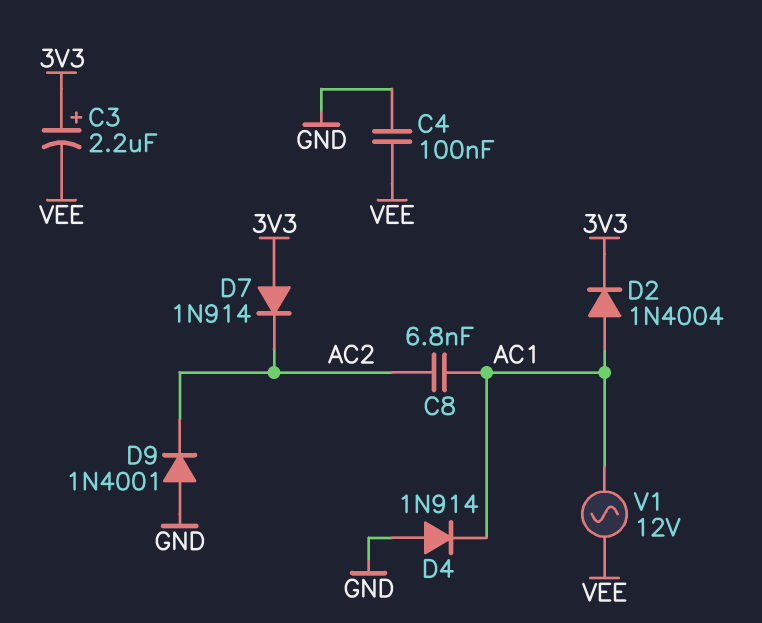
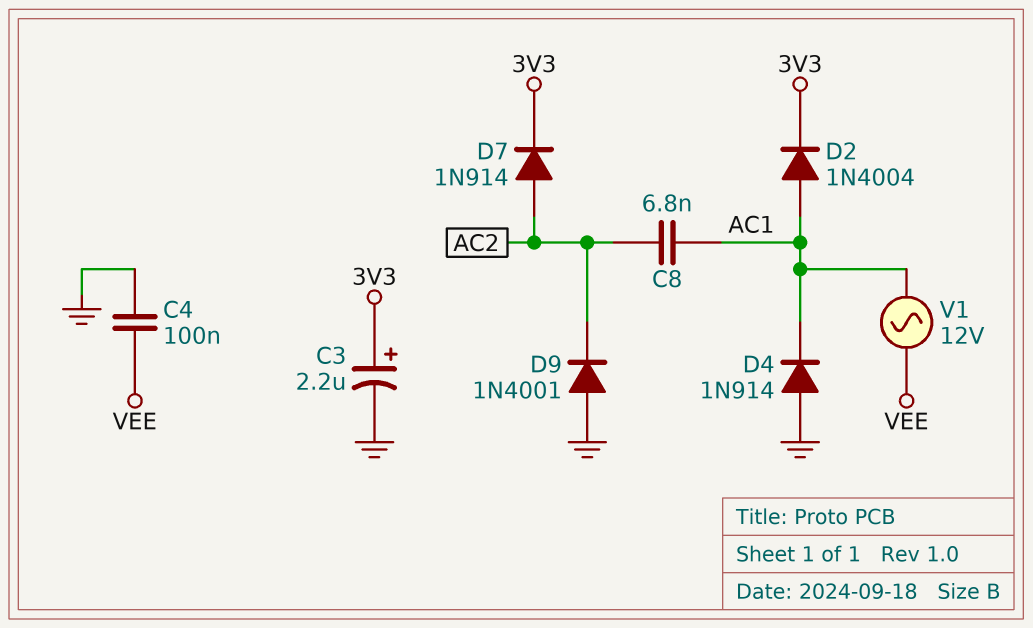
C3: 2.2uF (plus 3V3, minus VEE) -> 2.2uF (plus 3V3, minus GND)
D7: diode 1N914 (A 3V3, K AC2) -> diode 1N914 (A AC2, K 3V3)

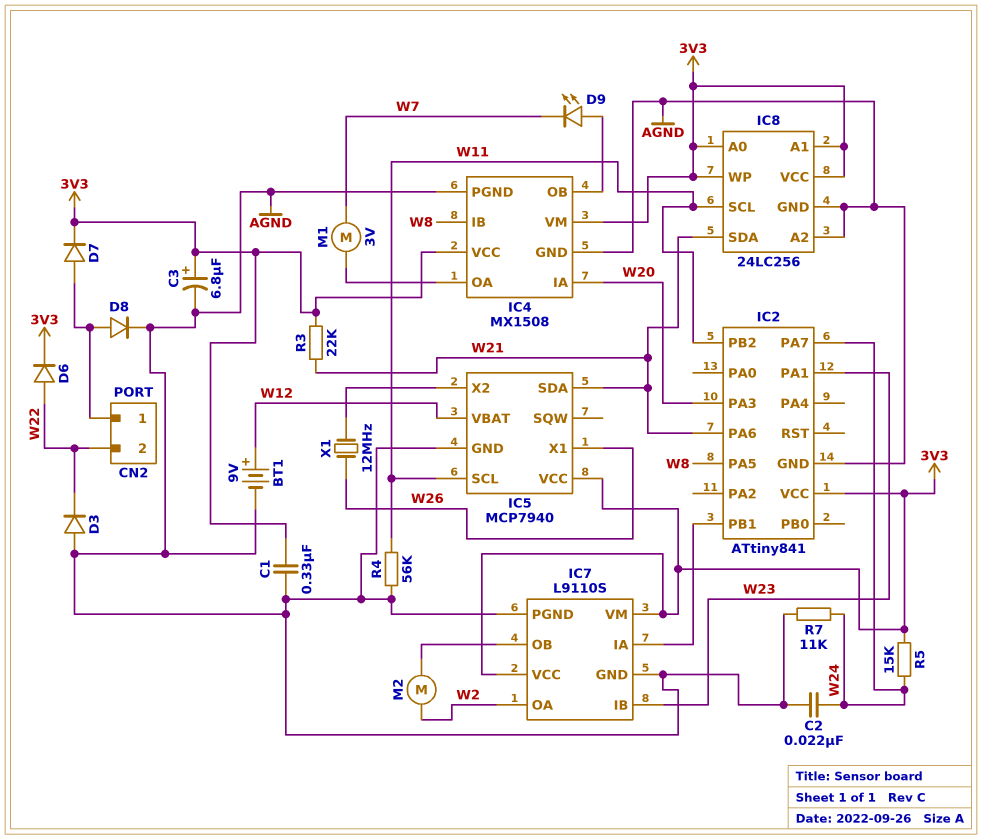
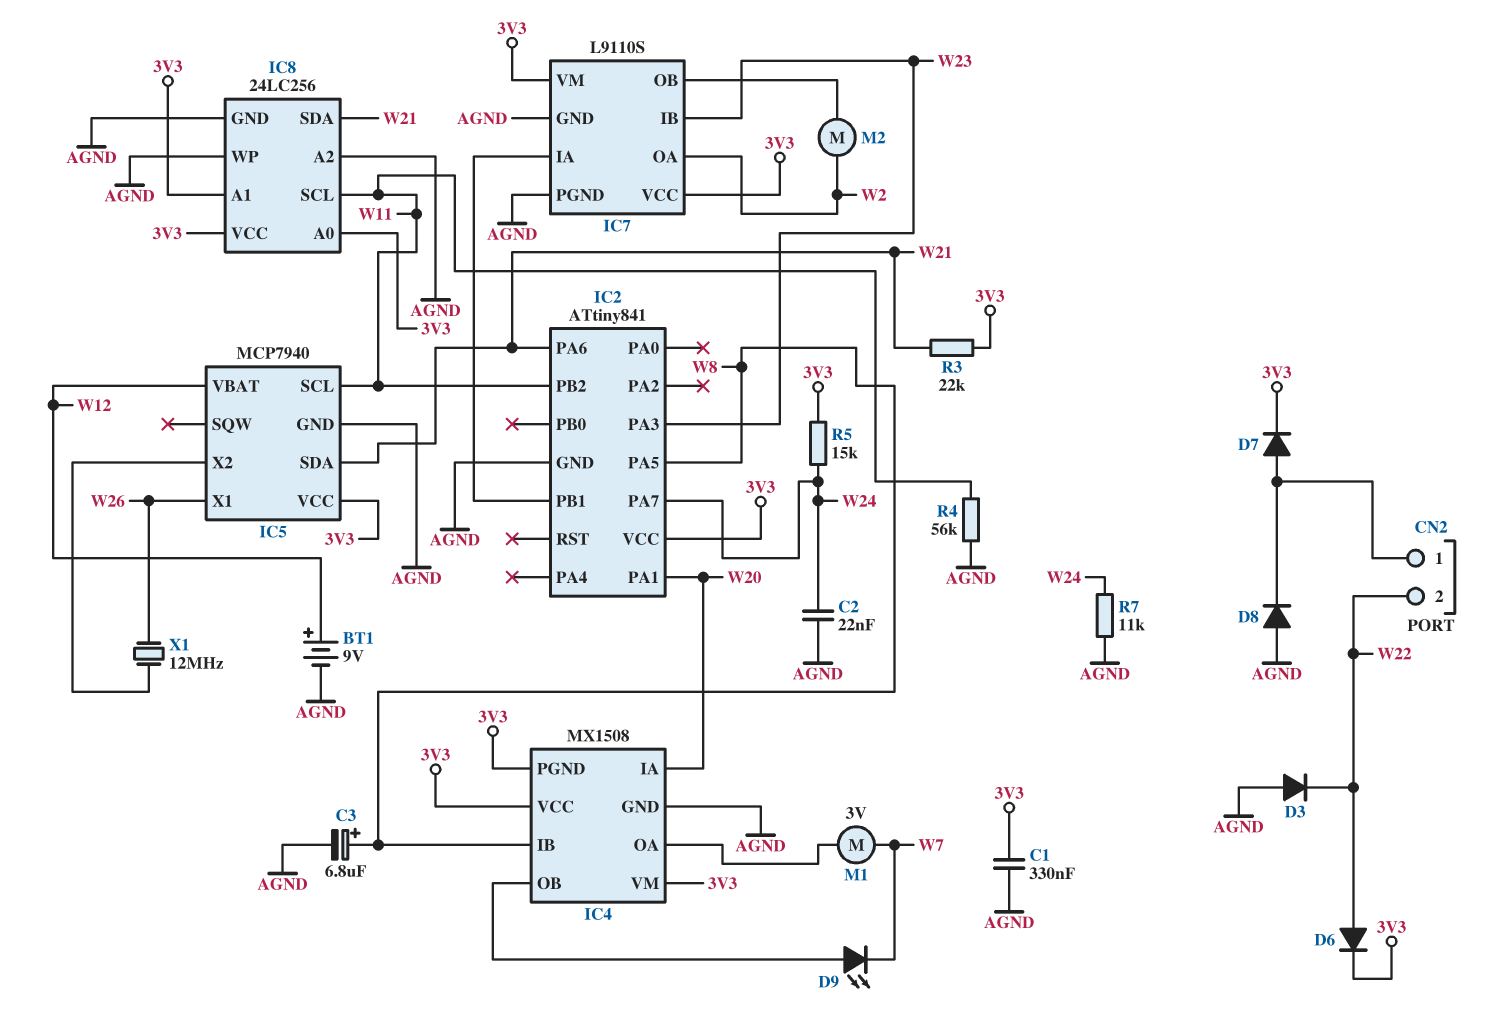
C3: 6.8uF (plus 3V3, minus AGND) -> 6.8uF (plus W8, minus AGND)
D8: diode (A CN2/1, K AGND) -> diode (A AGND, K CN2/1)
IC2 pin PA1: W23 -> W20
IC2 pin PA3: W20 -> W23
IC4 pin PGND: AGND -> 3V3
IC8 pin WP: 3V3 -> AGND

##############################

# What is being asked
Tally up the lines above containing "minus"; the number is the full answer.

# Task response
2